■ REQUIRED WORK:
What you return should be each line of the data containing the string "board".

Scene image comparisons
● ● ● ●

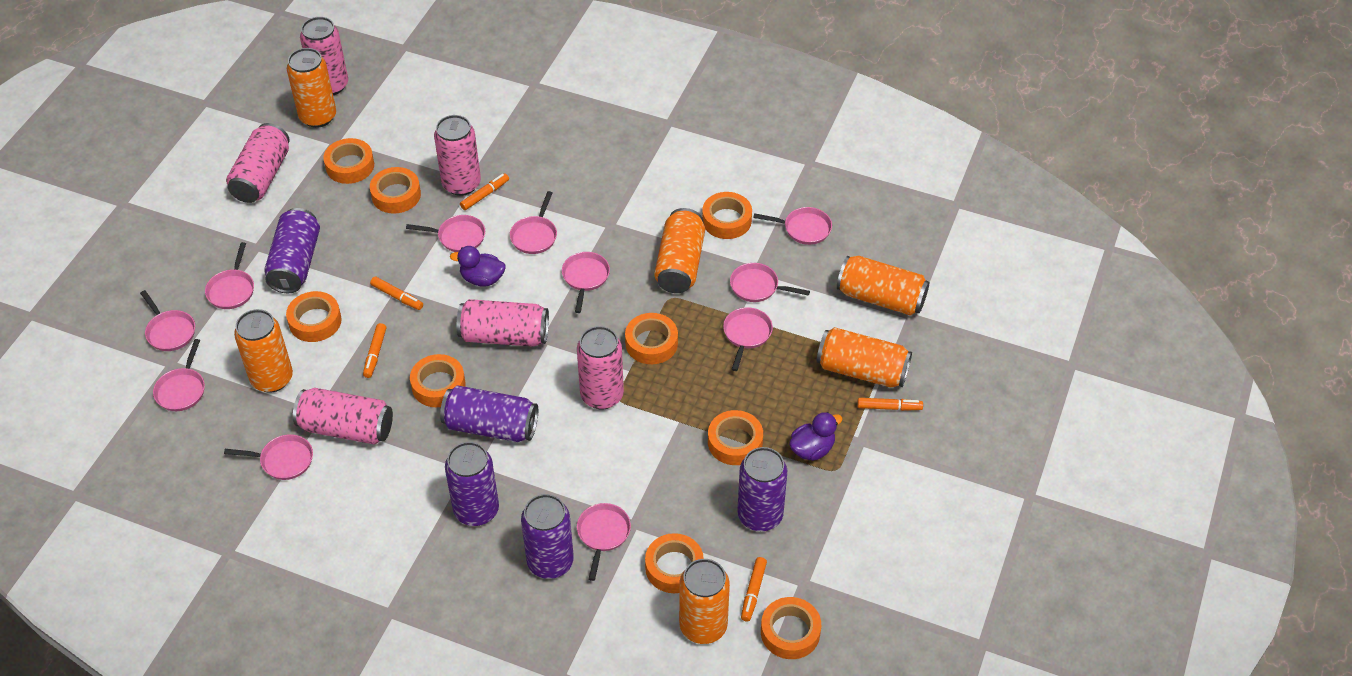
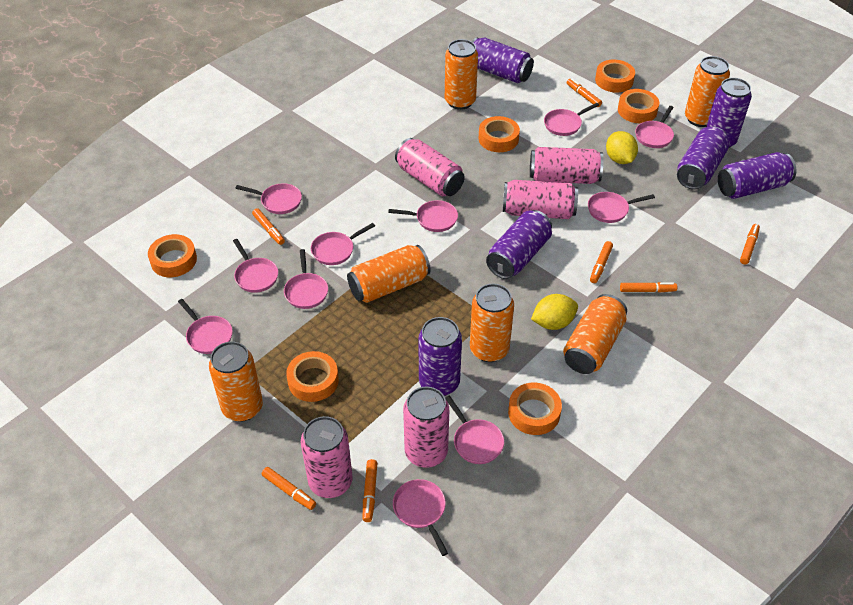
orange marker: 5 -> 7
orange tape: 9 -> 6
pink can: 6 -> 5
purple can: 5 -> 6
purple duck: 2 -> 0
yellow lemon: 0 -> 2

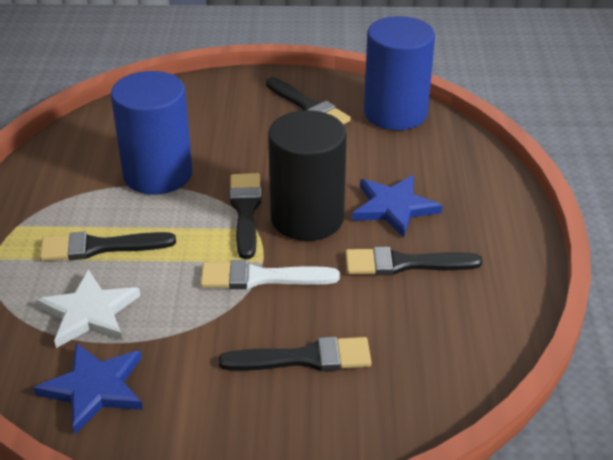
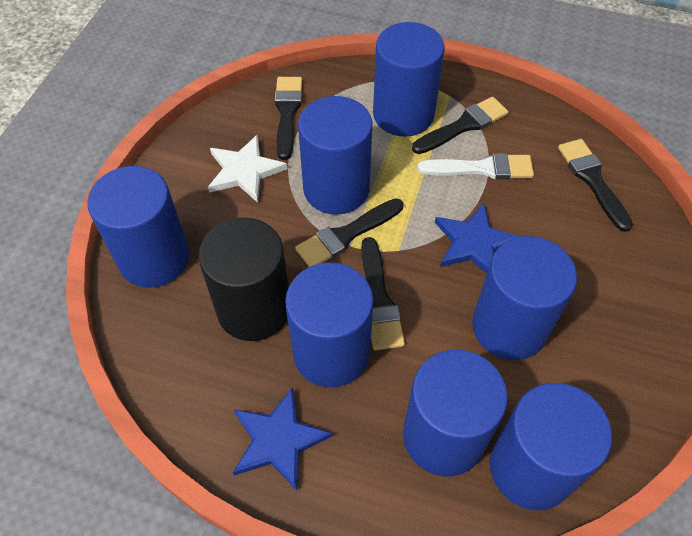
blue cylinder: 2 -> 7

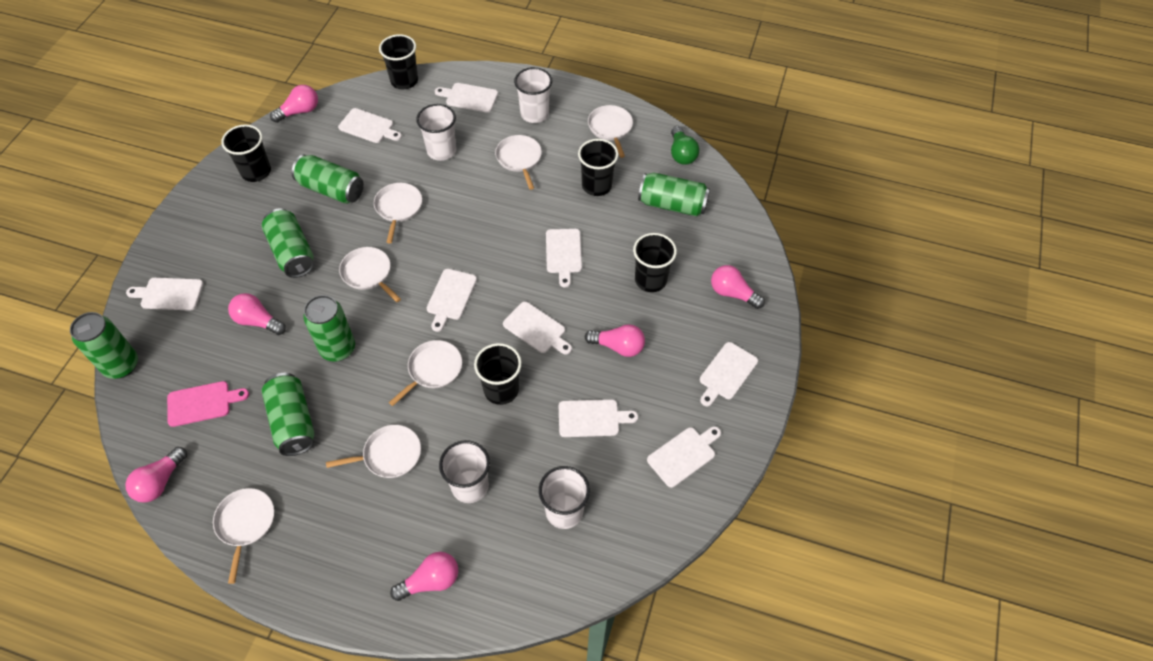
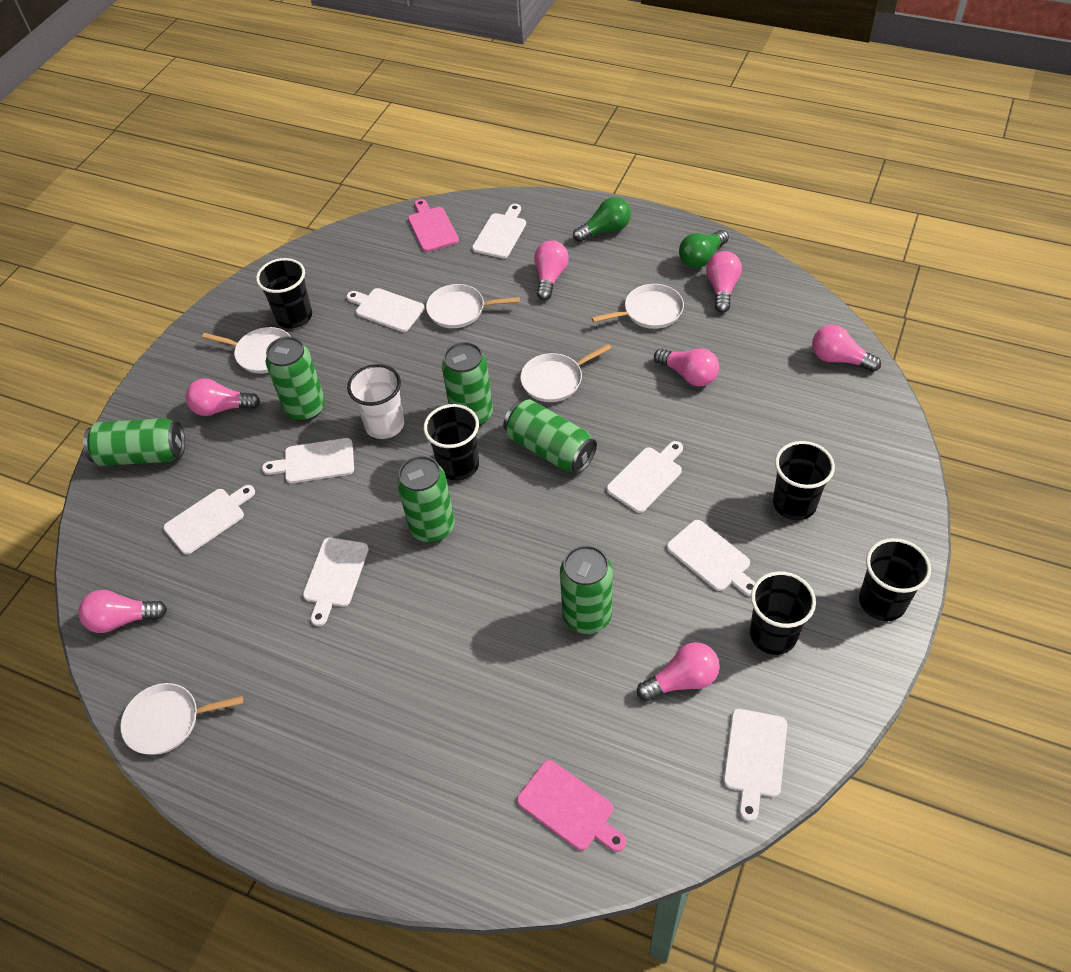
green light bulb: 1 -> 2
pink cutting board: 1 -> 2
pink light bulb: 6 -> 7
white cup: 4 -> 1
white cutting board: 9 -> 8
white pan: 7 -> 5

● ● ● ●

■ EXERCISE OUTPUT:
pink cutting board: 1 -> 2
white cutting board: 9 -> 8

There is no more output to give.